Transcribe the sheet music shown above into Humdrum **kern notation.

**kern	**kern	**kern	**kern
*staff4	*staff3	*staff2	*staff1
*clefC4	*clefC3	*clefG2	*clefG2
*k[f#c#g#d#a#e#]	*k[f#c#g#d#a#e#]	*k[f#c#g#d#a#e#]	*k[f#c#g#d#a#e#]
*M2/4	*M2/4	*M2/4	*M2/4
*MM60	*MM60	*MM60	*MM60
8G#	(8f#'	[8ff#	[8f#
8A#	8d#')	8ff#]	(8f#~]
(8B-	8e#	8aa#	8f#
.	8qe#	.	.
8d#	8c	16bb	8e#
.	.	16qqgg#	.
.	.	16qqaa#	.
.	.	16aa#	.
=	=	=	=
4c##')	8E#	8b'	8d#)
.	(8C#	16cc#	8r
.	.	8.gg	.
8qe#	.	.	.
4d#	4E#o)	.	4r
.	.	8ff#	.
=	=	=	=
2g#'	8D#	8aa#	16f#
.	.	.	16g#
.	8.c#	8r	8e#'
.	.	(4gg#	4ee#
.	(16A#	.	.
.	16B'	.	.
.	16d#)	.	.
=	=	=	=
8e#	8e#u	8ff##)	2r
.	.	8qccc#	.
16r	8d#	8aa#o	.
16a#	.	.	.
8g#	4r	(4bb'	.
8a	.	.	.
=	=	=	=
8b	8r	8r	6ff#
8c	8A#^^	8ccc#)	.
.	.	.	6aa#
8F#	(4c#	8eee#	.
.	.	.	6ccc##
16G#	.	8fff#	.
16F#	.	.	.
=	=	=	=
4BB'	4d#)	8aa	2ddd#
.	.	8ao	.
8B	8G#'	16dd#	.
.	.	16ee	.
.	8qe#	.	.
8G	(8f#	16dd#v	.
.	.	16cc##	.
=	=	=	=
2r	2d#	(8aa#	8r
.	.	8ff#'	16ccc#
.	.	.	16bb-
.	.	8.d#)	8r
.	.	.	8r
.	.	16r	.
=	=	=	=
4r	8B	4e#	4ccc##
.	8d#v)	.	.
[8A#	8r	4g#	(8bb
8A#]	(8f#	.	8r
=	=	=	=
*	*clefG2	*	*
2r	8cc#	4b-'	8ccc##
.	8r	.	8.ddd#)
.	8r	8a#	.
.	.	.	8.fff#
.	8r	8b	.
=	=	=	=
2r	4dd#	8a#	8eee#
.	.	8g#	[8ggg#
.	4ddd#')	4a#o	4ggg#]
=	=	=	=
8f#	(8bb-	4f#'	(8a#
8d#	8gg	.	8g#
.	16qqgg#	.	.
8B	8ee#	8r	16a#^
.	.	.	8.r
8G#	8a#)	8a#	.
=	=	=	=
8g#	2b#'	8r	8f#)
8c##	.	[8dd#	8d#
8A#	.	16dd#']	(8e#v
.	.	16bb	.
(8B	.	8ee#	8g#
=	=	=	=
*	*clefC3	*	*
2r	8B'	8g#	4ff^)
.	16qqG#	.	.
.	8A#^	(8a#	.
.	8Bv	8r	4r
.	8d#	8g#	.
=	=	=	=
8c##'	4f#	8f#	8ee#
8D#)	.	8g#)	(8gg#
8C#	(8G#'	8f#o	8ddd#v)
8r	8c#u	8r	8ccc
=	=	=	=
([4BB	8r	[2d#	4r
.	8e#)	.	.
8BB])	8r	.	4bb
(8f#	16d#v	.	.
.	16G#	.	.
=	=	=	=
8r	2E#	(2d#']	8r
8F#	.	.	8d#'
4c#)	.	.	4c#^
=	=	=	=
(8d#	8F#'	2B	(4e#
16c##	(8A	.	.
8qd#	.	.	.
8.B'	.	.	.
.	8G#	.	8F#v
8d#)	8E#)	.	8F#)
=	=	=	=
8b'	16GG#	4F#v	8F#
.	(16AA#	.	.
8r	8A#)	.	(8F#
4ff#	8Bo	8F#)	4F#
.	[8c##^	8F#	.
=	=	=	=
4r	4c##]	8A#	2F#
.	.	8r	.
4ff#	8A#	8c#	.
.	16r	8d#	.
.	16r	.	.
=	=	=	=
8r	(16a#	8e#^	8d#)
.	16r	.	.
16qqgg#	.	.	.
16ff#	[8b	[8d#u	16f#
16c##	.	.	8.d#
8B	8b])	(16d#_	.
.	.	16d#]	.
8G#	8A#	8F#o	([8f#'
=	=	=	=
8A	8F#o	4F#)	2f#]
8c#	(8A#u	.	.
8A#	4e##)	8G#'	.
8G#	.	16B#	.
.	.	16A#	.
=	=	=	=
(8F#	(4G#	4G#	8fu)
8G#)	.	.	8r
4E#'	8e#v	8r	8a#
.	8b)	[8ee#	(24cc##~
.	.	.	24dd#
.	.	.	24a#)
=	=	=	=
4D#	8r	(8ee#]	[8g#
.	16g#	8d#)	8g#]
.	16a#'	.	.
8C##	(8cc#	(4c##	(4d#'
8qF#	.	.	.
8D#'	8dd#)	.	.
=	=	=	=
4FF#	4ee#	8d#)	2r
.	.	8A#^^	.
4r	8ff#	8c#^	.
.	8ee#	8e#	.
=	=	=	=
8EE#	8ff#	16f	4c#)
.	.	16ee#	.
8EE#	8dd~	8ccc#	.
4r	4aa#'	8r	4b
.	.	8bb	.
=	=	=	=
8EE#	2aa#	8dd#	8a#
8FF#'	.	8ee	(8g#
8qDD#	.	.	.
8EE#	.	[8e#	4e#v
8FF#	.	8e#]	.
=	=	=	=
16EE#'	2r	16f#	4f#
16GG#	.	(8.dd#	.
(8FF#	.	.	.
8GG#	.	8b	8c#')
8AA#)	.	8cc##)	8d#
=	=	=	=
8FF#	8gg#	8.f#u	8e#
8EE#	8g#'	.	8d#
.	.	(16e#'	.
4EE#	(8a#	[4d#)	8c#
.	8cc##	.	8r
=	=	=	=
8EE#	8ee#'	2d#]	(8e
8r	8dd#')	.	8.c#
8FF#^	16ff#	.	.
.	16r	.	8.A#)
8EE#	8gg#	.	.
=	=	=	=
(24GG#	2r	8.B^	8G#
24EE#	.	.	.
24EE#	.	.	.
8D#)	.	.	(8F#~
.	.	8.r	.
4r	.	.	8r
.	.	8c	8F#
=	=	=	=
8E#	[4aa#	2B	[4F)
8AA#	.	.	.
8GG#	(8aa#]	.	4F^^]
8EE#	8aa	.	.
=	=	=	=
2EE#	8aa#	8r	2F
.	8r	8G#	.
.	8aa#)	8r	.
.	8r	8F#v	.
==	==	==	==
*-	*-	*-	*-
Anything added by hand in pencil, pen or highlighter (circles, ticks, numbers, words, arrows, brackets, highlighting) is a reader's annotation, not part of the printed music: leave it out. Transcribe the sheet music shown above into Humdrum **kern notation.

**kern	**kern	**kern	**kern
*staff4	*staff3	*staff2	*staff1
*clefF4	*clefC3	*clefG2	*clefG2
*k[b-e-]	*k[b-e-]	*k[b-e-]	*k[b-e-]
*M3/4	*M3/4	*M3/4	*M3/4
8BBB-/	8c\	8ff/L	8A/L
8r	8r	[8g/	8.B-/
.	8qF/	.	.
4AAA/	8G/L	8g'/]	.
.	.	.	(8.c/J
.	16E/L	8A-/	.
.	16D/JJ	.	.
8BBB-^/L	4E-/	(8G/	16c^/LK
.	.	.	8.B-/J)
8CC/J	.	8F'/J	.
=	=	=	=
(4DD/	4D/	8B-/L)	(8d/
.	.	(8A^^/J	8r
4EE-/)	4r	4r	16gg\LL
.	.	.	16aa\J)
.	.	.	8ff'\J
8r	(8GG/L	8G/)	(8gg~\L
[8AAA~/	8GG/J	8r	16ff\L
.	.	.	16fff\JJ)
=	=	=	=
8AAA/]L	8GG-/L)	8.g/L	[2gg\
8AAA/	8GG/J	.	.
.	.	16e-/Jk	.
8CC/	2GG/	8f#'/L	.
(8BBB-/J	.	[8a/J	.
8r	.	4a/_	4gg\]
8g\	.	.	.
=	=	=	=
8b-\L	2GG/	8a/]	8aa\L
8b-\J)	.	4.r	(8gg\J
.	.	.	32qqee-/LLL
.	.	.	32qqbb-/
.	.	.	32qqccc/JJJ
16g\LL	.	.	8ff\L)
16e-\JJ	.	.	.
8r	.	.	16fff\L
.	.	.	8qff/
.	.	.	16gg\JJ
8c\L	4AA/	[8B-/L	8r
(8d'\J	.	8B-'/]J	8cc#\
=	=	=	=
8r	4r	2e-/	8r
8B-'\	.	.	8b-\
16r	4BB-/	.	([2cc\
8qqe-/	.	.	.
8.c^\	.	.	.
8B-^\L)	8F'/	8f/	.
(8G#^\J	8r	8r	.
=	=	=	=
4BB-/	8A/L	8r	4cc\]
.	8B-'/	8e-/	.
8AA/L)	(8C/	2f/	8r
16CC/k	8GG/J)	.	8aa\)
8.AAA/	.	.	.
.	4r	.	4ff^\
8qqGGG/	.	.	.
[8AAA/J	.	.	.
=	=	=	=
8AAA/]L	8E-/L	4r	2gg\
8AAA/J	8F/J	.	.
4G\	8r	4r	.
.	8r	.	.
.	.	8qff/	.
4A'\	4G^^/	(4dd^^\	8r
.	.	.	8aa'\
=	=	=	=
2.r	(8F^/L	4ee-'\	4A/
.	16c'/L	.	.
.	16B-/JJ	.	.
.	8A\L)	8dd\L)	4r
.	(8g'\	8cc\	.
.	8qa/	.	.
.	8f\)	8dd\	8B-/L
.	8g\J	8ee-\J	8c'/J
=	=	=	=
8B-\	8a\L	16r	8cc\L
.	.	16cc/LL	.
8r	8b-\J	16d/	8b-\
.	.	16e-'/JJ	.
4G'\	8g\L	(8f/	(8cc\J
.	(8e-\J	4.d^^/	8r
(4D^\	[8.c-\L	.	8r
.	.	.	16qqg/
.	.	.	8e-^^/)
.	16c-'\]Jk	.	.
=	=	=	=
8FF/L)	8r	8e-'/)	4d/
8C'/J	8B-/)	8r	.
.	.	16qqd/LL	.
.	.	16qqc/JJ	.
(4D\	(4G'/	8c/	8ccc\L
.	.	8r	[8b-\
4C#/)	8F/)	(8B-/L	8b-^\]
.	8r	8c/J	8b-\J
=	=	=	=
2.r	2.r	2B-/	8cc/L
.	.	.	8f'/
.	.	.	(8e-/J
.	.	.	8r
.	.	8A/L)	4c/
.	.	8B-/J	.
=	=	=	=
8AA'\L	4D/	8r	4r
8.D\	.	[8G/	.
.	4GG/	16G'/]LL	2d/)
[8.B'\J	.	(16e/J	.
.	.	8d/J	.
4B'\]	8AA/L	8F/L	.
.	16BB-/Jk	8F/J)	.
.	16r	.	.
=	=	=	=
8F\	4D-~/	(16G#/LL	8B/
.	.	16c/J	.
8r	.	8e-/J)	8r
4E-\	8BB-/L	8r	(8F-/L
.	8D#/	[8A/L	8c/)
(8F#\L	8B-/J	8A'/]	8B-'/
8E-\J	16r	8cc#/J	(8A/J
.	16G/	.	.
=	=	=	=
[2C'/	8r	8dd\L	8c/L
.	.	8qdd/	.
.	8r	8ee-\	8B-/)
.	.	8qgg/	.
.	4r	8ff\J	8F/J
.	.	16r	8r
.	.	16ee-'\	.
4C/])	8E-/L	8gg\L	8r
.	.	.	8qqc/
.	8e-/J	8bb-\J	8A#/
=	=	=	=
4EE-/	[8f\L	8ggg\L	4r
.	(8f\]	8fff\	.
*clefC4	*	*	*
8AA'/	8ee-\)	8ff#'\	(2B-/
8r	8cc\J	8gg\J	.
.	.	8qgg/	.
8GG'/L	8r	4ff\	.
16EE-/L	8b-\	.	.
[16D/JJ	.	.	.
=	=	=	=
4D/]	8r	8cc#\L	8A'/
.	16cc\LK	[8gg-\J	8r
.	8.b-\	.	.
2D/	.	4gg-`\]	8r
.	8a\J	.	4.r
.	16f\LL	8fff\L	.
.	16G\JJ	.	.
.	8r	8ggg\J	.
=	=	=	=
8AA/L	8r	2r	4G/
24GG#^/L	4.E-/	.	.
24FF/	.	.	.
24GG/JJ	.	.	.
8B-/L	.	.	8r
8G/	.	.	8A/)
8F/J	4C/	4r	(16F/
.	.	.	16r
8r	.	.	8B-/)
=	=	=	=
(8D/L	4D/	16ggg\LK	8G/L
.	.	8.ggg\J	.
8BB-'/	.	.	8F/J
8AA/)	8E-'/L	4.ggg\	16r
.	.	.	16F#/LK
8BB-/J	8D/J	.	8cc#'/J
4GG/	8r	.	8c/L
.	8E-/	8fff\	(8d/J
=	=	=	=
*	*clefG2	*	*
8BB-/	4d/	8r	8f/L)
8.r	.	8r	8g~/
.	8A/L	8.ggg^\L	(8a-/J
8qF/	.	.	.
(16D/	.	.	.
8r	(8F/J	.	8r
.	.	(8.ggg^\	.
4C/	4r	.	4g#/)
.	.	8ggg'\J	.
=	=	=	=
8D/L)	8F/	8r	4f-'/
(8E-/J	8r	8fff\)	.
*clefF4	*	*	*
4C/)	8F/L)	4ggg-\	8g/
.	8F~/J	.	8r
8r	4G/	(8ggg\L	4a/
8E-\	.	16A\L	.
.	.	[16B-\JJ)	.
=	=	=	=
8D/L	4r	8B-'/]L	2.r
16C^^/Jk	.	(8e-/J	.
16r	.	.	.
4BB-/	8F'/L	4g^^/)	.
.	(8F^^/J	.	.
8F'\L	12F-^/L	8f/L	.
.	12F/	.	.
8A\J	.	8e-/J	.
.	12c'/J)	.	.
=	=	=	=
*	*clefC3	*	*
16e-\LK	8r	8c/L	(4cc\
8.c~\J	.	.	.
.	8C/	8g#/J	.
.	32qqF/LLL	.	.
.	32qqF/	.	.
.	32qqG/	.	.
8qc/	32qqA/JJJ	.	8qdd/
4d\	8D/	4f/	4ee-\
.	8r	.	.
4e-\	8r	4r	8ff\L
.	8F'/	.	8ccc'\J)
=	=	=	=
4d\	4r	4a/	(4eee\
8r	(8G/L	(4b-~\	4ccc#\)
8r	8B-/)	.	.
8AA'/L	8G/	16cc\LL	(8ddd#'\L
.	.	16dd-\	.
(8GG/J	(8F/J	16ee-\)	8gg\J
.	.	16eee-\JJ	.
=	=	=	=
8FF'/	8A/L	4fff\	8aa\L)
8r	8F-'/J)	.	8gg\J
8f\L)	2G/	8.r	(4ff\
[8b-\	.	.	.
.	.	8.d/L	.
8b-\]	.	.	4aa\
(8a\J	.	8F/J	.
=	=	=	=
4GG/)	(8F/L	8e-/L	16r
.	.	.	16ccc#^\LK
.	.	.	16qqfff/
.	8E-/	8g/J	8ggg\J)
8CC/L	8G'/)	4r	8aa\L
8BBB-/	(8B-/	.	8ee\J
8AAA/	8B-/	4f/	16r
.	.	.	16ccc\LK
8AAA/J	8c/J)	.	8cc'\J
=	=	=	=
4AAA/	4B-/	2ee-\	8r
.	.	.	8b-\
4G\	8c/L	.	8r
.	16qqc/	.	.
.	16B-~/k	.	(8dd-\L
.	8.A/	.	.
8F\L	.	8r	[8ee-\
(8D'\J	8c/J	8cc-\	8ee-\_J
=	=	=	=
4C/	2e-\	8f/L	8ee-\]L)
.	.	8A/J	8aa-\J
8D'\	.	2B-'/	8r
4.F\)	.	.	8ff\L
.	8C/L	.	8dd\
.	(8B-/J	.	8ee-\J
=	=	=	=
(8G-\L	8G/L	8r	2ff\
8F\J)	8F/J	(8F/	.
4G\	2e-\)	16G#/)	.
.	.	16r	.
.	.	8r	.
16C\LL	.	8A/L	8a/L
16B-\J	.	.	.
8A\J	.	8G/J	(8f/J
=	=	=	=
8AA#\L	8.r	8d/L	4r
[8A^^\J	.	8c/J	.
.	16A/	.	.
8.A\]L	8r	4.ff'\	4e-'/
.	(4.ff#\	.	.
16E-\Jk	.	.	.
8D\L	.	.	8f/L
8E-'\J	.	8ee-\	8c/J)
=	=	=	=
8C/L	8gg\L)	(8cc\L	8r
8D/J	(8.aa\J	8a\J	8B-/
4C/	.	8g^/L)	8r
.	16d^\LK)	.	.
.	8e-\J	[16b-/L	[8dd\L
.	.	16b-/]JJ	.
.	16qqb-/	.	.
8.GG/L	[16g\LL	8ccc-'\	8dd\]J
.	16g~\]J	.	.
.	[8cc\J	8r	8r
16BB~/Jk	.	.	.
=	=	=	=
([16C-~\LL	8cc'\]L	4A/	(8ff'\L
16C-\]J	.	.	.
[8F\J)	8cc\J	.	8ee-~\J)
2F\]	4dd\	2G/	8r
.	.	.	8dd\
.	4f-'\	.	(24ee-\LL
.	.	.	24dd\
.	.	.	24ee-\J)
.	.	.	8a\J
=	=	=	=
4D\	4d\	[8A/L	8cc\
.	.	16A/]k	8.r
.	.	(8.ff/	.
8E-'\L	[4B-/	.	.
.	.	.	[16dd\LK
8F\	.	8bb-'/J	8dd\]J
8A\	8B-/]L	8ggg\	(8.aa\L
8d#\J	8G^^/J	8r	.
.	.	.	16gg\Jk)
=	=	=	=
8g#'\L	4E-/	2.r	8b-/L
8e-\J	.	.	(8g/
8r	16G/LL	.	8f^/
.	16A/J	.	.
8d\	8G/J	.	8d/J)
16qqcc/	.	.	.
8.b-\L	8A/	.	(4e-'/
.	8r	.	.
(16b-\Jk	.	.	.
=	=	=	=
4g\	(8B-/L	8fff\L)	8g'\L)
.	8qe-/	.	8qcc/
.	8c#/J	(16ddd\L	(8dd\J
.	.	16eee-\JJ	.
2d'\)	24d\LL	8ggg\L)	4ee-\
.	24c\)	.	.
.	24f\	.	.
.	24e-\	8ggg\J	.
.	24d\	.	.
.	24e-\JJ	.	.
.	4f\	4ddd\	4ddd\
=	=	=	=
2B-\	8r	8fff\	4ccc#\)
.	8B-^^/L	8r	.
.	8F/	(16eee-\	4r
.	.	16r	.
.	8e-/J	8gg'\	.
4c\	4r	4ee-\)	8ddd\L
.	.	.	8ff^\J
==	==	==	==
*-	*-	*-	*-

○ ○ ○ ○

▸ INSTRUCTION
Pull out every line of the material that contains the string "above". Case counts.

▸ TASK SOLUTION
Transcribe the sheet music shown above into Humdrum **kern notation.
Anything added by hand in pencil, pen or highlighter (circles, ticks, numbers, words, arrows, brackets, highlighting) is a reader's annotation, not part of the printed music: leave it out. Transcribe the sheet music shown above into Humdrum **kern notation.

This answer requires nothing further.